ENTRIES PROVIDED START

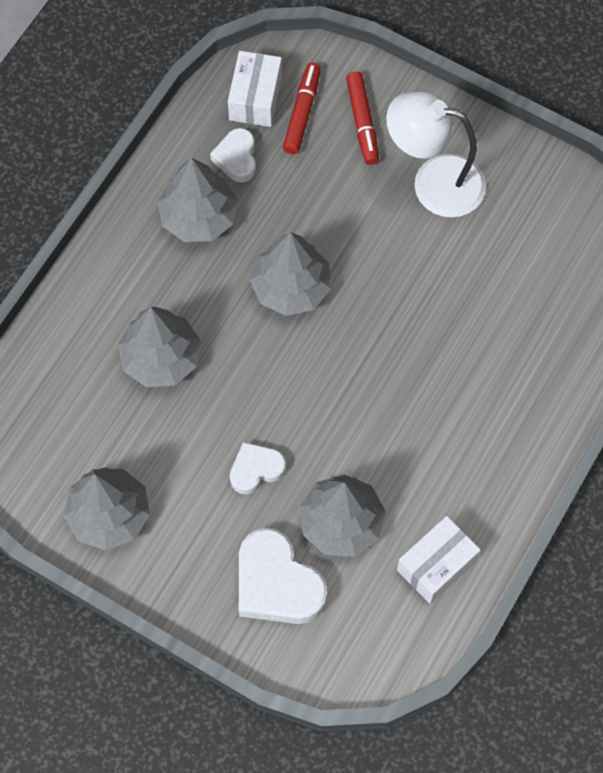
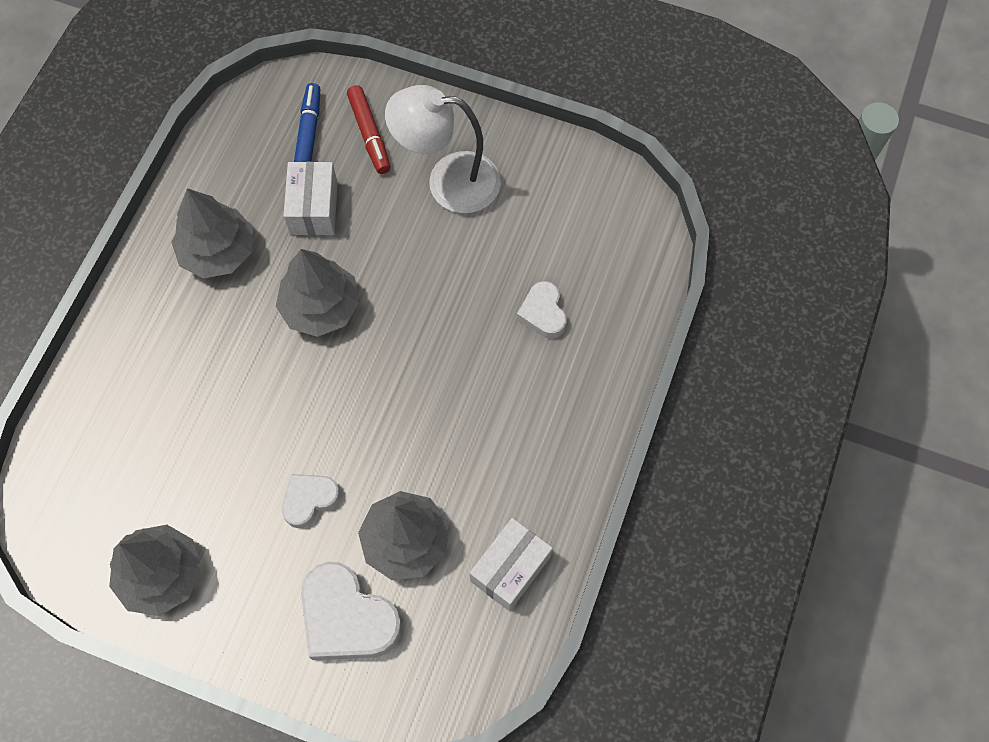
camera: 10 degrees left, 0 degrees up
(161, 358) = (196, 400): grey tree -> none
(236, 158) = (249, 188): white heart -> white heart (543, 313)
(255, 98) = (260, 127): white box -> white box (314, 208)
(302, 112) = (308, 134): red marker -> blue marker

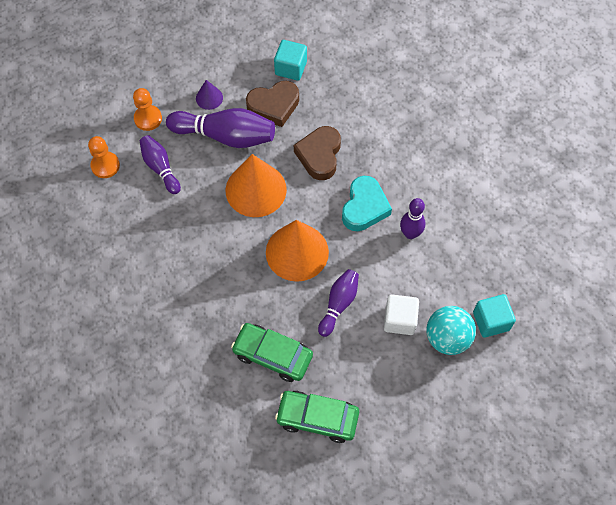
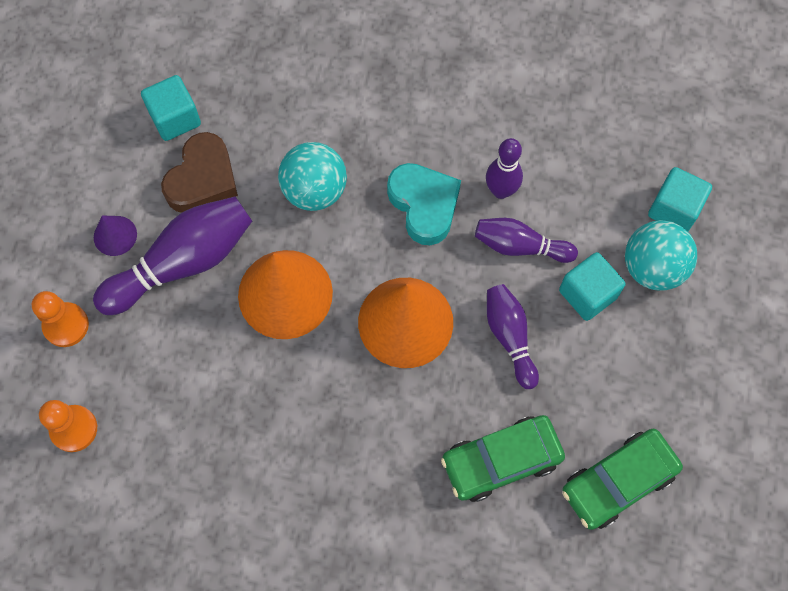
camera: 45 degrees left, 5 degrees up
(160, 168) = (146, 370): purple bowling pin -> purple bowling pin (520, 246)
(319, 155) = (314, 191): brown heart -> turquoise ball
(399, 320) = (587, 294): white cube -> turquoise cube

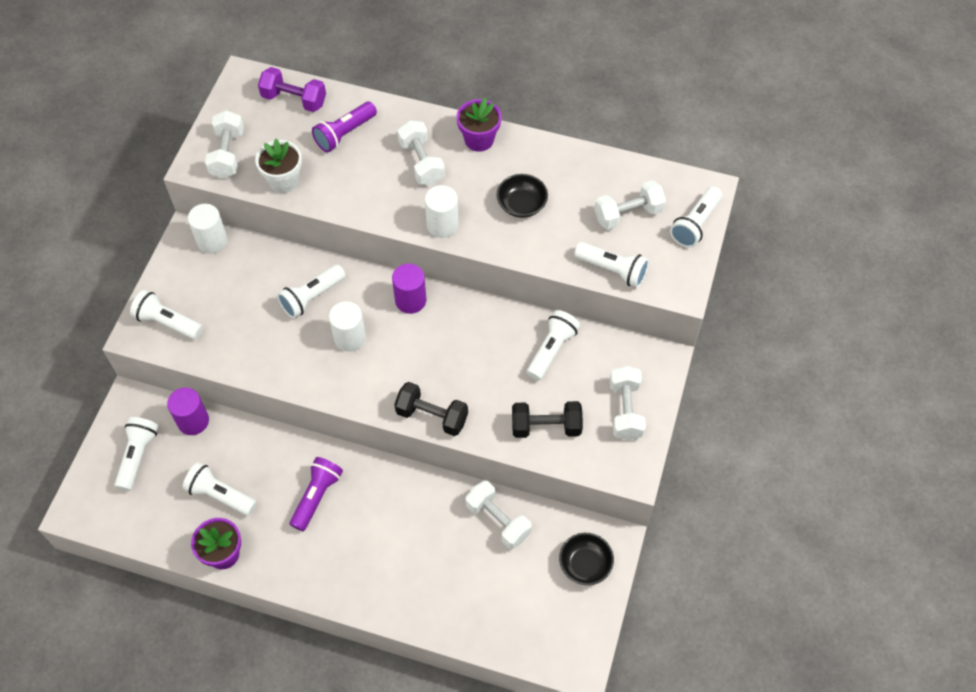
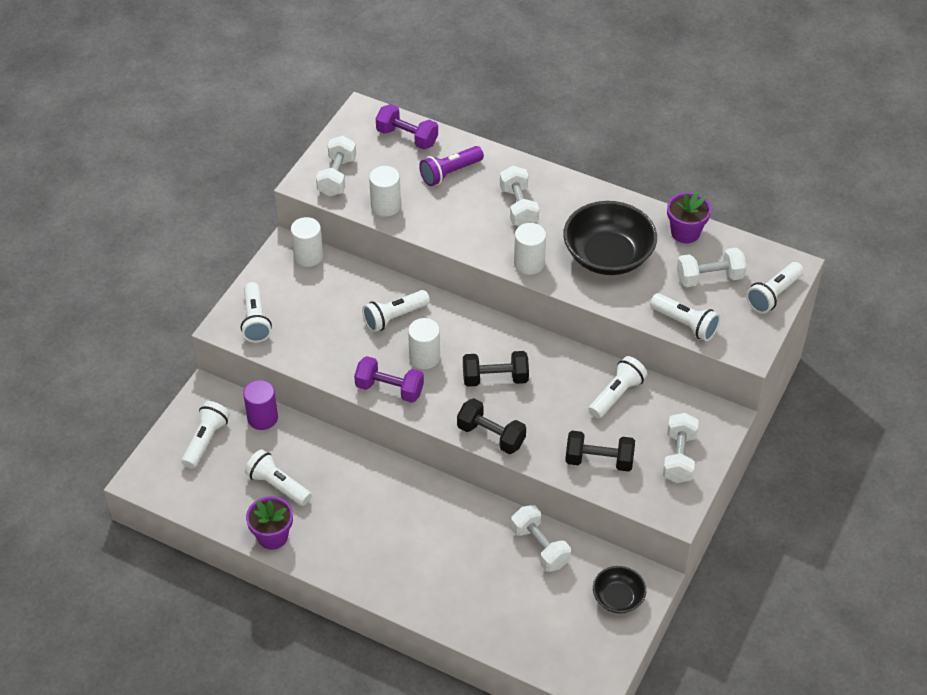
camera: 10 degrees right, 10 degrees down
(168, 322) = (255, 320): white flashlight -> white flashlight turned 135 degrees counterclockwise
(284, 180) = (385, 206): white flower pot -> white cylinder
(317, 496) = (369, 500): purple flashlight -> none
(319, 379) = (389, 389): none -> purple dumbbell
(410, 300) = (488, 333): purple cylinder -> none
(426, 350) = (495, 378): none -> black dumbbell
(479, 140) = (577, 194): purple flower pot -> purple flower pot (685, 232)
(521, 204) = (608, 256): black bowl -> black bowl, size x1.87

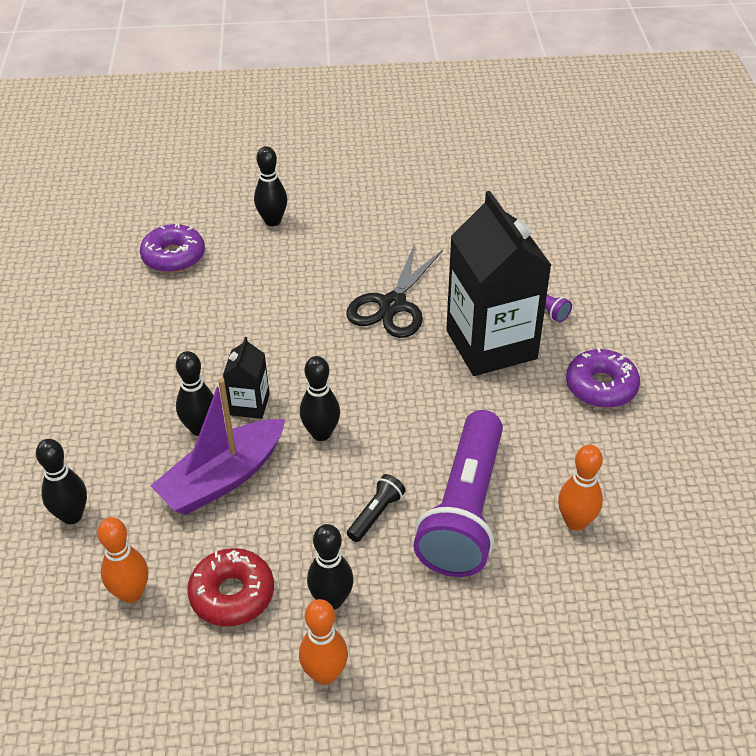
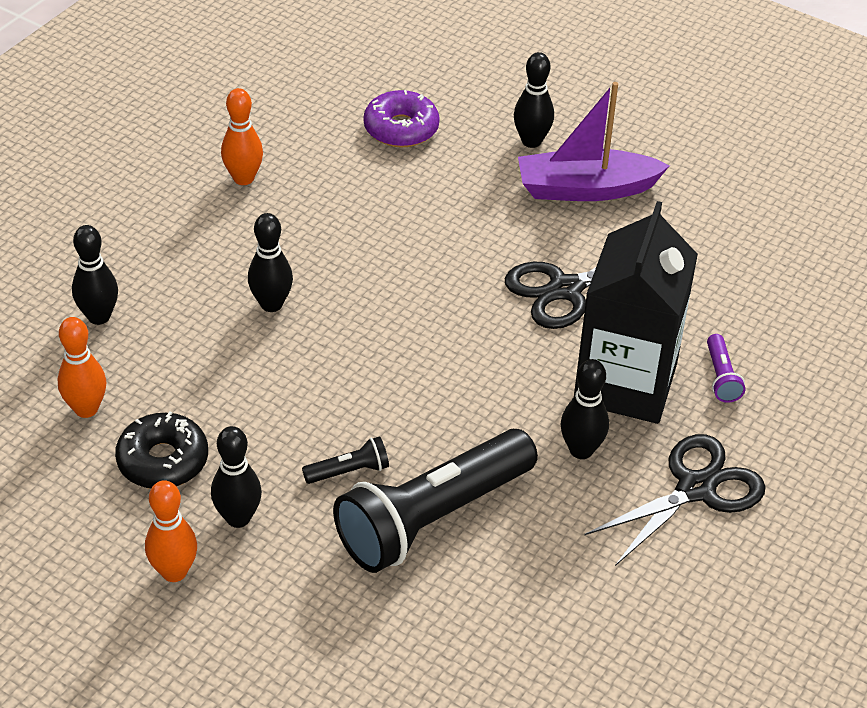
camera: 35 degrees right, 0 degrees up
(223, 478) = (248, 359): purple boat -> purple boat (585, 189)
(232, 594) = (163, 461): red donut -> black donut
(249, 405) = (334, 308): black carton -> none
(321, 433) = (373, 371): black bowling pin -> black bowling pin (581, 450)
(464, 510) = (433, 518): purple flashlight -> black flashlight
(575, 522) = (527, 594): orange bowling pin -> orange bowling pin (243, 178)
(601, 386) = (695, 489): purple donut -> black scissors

ENTRIES PROVIDED END

EXERCISE>
Return only the part above that opens with the line containing "(161, 358) = (196, 400): grey tree -> none" and closes with the line containing "(575, 522) = (527, 594): orange", exactly and with both ends, skipping the pictures.

TASK ANSWER>
(161, 358) = (196, 400): grey tree -> none
(236, 158) = (249, 188): white heart -> white heart (543, 313)
(255, 98) = (260, 127): white box -> white box (314, 208)
(302, 112) = (308, 134): red marker -> blue marker

camera: 45 degrees left, 5 degrees up
(160, 168) = (146, 370): purple bowling pin -> purple bowling pin (520, 246)
(319, 155) = (314, 191): brown heart -> turquoise ball
(399, 320) = (587, 294): white cube -> turquoise cube

camera: 10 degrees right, 10 degrees down
(168, 322) = (255, 320): white flashlight -> white flashlight turned 135 degrees counterclockwise
(284, 180) = (385, 206): white flower pot -> white cylinder
(317, 496) = (369, 500): purple flashlight -> none
(319, 379) = (389, 389): none -> purple dumbbell
(410, 300) = (488, 333): purple cylinder -> none
(426, 350) = (495, 378): none -> black dumbbell
(479, 140) = (577, 194): purple flower pot -> purple flower pot (685, 232)
(521, 204) = (608, 256): black bowl -> black bowl, size x1.87

camera: 35 degrees right, 0 degrees up
(223, 478) = (248, 359): purple boat -> purple boat (585, 189)
(232, 594) = (163, 461): red donut -> black donut
(249, 405) = (334, 308): black carton -> none
(321, 433) = (373, 371): black bowling pin -> black bowling pin (581, 450)
(464, 510) = (433, 518): purple flashlight -> black flashlight
(575, 522) = (527, 594): orange bowling pin -> orange bowling pin (243, 178)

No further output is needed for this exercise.